* _Requirement_
Duplicate the rows below, keeping every line identical to the original.

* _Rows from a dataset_
=====

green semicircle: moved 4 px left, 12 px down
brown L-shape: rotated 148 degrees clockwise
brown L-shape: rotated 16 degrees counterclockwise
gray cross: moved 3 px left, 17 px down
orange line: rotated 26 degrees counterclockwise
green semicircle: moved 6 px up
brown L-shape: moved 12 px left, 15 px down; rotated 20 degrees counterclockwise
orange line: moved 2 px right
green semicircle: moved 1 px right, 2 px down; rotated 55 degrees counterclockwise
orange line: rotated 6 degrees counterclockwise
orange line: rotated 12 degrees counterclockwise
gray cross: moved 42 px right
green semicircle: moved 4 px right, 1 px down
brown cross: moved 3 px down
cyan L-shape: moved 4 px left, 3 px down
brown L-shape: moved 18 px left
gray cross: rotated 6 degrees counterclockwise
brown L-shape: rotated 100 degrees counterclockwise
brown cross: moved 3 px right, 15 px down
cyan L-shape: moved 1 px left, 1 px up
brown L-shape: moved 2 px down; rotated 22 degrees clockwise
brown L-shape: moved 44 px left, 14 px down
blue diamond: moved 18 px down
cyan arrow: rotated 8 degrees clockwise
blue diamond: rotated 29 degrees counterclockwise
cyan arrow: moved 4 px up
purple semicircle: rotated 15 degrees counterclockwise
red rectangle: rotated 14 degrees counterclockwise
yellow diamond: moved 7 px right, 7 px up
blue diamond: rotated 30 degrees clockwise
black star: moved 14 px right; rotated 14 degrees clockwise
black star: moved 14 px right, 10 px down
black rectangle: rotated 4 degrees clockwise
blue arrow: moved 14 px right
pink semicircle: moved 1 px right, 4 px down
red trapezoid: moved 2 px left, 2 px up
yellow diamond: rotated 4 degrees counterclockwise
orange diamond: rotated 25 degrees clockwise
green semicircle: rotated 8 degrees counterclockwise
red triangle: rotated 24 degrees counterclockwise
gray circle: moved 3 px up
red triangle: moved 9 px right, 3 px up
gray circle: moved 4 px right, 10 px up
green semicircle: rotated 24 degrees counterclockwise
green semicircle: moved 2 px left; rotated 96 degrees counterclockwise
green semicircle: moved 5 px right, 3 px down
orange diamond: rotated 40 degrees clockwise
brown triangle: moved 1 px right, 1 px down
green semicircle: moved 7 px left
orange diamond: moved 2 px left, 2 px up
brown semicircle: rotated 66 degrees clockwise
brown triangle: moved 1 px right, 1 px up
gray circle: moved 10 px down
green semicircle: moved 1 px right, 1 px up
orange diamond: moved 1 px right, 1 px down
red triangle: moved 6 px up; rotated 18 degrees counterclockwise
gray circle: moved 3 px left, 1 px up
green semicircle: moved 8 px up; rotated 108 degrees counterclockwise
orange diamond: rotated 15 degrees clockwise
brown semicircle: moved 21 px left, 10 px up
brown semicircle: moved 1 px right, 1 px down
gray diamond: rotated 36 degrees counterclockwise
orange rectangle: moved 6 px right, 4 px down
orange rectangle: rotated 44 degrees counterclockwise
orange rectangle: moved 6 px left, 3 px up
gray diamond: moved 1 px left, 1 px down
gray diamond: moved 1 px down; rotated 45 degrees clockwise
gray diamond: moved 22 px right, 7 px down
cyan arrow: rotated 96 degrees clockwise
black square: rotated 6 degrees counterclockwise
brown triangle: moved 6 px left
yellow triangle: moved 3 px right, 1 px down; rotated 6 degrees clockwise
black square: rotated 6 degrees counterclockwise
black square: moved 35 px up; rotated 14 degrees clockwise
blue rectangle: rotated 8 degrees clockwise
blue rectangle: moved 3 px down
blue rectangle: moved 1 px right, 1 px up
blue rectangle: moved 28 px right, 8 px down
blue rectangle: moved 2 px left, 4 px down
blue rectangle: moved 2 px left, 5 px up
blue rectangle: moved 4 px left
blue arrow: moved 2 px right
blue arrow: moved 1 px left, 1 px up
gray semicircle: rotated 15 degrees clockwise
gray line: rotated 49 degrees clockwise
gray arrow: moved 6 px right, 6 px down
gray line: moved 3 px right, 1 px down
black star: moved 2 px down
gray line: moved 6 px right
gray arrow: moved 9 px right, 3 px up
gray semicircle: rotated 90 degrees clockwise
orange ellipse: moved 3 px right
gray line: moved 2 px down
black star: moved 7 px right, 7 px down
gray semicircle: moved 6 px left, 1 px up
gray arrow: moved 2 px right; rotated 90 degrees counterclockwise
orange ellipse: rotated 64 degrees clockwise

=====

* _Answer to this task_
green semicircle: moved 4 px left, 12 px down
brown L-shape: rotated 148 degrees clockwise
brown L-shape: rotated 16 degrees counterclockwise
gray cross: moved 3 px left, 17 px down
orange line: rotated 26 degrees counterclockwise
green semicircle: moved 6 px up
brown L-shape: moved 12 px left, 15 px down; rotated 20 degrees counterclockwise
orange line: moved 2 px right
green semicircle: moved 1 px right, 2 px down; rotated 55 degrees counterclockwise
orange line: rotated 6 degrees counterclockwise
orange line: rotated 12 degrees counterclockwise
gray cross: moved 42 px right
green semicircle: moved 4 px right, 1 px down
brown cross: moved 3 px down
cyan L-shape: moved 4 px left, 3 px down
brown L-shape: moved 18 px left
gray cross: rotated 6 degrees counterclockwise
brown L-shape: rotated 100 degrees counterclockwise
brown cross: moved 3 px right, 15 px down
cyan L-shape: moved 1 px left, 1 px up
brown L-shape: moved 2 px down; rotated 22 degrees clockwise
brown L-shape: moved 44 px left, 14 px down
blue diamond: moved 18 px down
cyan arrow: rotated 8 degrees clockwise
blue diamond: rotated 29 degrees counterclockwise
cyan arrow: moved 4 px up
purple semicircle: rotated 15 degrees counterclockwise
red rectangle: rotated 14 degrees counterclockwise
yellow diamond: moved 7 px right, 7 px up
blue diamond: rotated 30 degrees clockwise
black star: moved 14 px right; rotated 14 degrees clockwise
black star: moved 14 px right, 10 px down
black rectangle: rotated 4 degrees clockwise
blue arrow: moved 14 px right
pink semicircle: moved 1 px right, 4 px down
red trapezoid: moved 2 px left, 2 px up
yellow diamond: rotated 4 degrees counterclockwise
orange diamond: rotated 25 degrees clockwise
green semicircle: rotated 8 degrees counterclockwise
red triangle: rotated 24 degrees counterclockwise
gray circle: moved 3 px up
red triangle: moved 9 px right, 3 px up
gray circle: moved 4 px right, 10 px up
green semicircle: rotated 24 degrees counterclockwise
green semicircle: moved 2 px left; rotated 96 degrees counterclockwise
green semicircle: moved 5 px right, 3 px down
orange diamond: rotated 40 degrees clockwise
brown triangle: moved 1 px right, 1 px down
green semicircle: moved 7 px left
orange diamond: moved 2 px left, 2 px up
brown semicircle: rotated 66 degrees clockwise
brown triangle: moved 1 px right, 1 px up
gray circle: moved 10 px down
green semicircle: moved 1 px right, 1 px up
orange diamond: moved 1 px right, 1 px down
red triangle: moved 6 px up; rotated 18 degrees counterclockwise
gray circle: moved 3 px left, 1 px up
green semicircle: moved 8 px up; rotated 108 degrees counterclockwise
orange diamond: rotated 15 degrees clockwise
brown semicircle: moved 21 px left, 10 px up
brown semicircle: moved 1 px right, 1 px down
gray diamond: rotated 36 degrees counterclockwise
orange rectangle: moved 6 px right, 4 px down
orange rectangle: rotated 44 degrees counterclockwise
orange rectangle: moved 6 px left, 3 px up
gray diamond: moved 1 px left, 1 px down
gray diamond: moved 1 px down; rotated 45 degrees clockwise
gray diamond: moved 22 px right, 7 px down
cyan arrow: rotated 96 degrees clockwise
black square: rotated 6 degrees counterclockwise
brown triangle: moved 6 px left
yellow triangle: moved 3 px right, 1 px down; rotated 6 degrees clockwise
black square: rotated 6 degrees counterclockwise
black square: moved 35 px up; rotated 14 degrees clockwise
blue rectangle: rotated 8 degrees clockwise
blue rectangle: moved 3 px down
blue rectangle: moved 1 px right, 1 px up
blue rectangle: moved 28 px right, 8 px down
blue rectangle: moved 2 px left, 4 px down
blue rectangle: moved 2 px left, 5 px up
blue rectangle: moved 4 px left
blue arrow: moved 2 px right
blue arrow: moved 1 px left, 1 px up
gray semicircle: rotated 15 degrees clockwise
gray line: rotated 49 degrees clockwise
gray arrow: moved 6 px right, 6 px down
gray line: moved 3 px right, 1 px down
black star: moved 2 px down
gray line: moved 6 px right
gray arrow: moved 9 px right, 3 px up
gray semicircle: rotated 90 degrees clockwise
orange ellipse: moved 3 px right
gray line: moved 2 px down
black star: moved 7 px right, 7 px down
gray semicircle: moved 6 px left, 1 px up
gray arrow: moved 2 px right; rotated 90 degrees counterclockwise
orange ellipse: rotated 64 degrees clockwise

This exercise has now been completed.